▶ _Written task_
Each entry must be given again exactly; images do not belong in the copy.

▶ _Information provided_
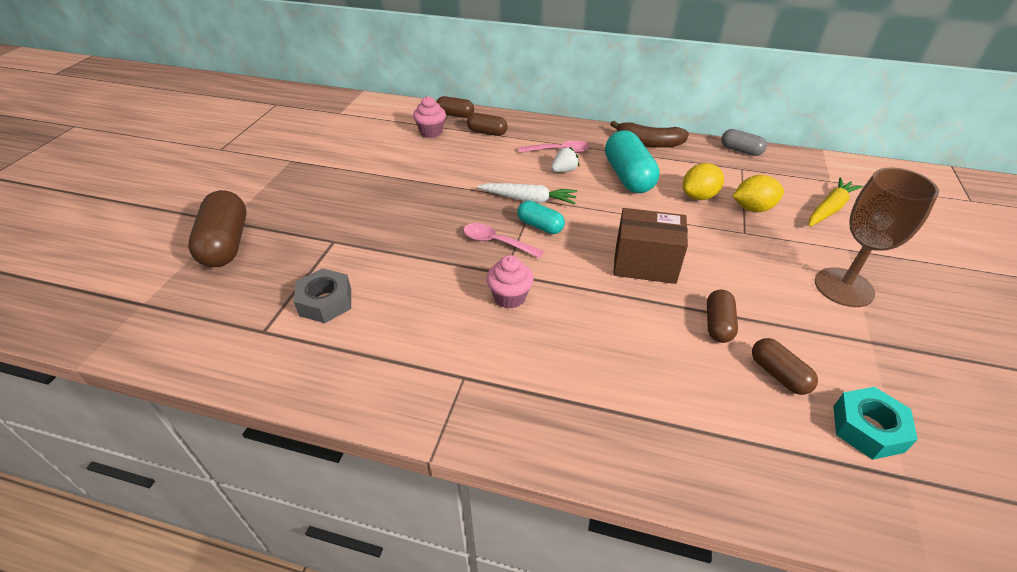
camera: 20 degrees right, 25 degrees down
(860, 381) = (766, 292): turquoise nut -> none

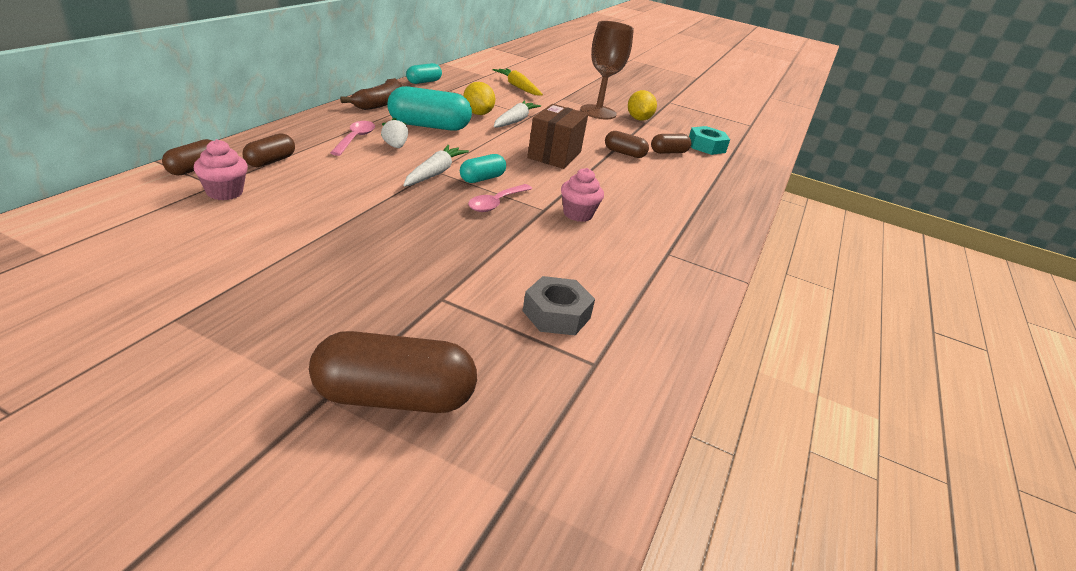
camera: 85 degrees left, 10 degrees down
(711, 223) = (515, 121): none -> white carrot
(740, 150) = (423, 82): grey capsule -> turquoise capsule
(752, 208) = (504, 104): yellow lemon -> yellow lemon (638, 119)

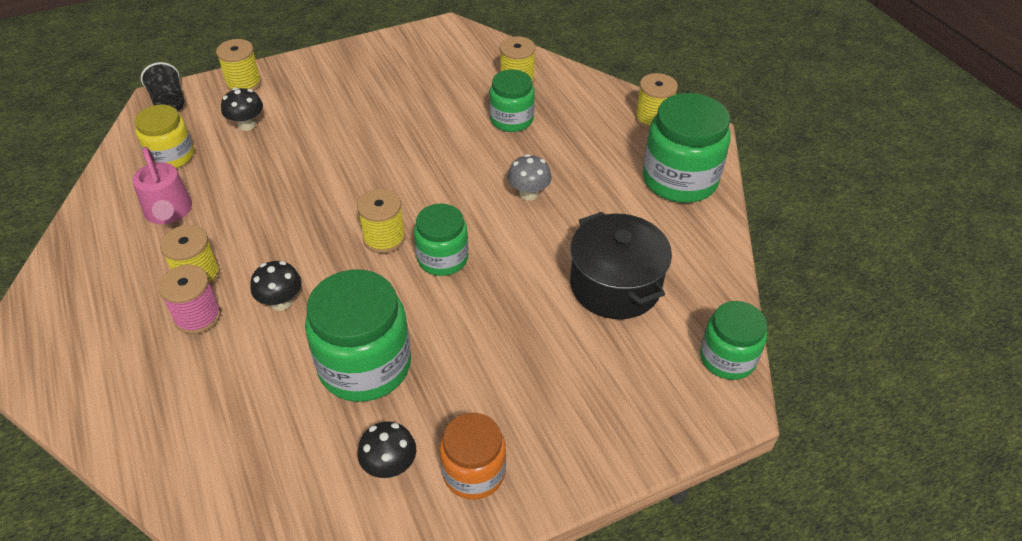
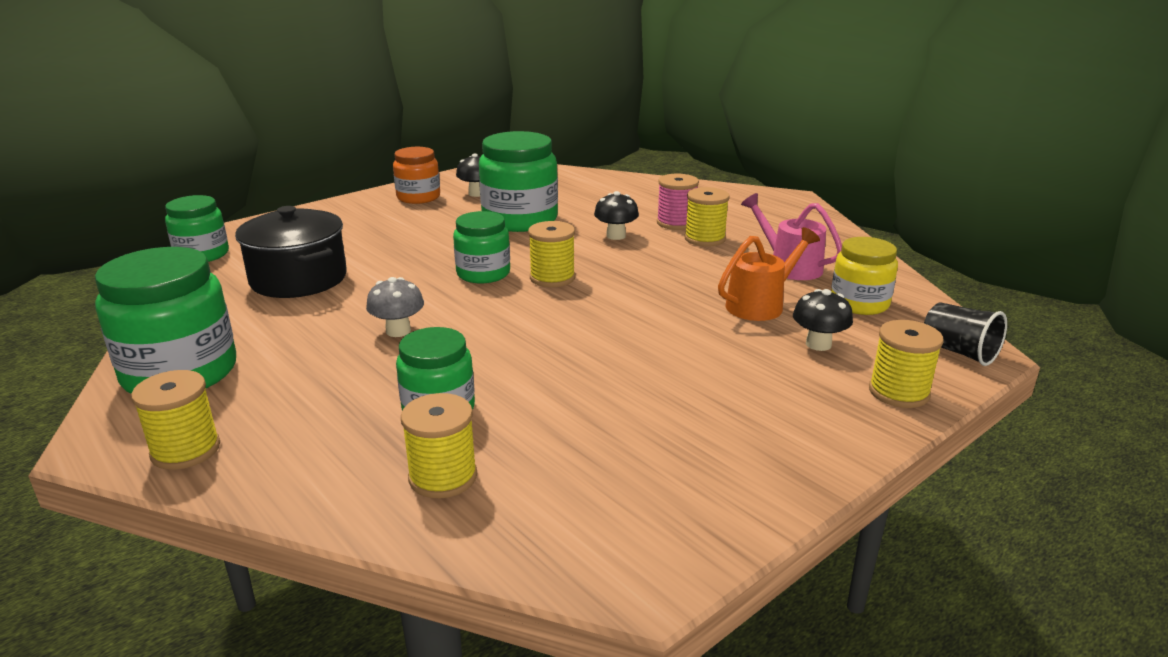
camera: 165 degrees right, 20 degrees down
(244, 169) = (761, 304): none -> orange watering can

▶ _Result for this exercise_
camera: 20 degrees right, 25 degrees down
(860, 381) = (766, 292): turquoise nut -> none

camera: 85 degrees left, 10 degrees down
(711, 223) = (515, 121): none -> white carrot
(740, 150) = (423, 82): grey capsule -> turquoise capsule
(752, 208) = (504, 104): yellow lemon -> yellow lemon (638, 119)

camera: 165 degrees right, 20 degrees down
(244, 169) = (761, 304): none -> orange watering can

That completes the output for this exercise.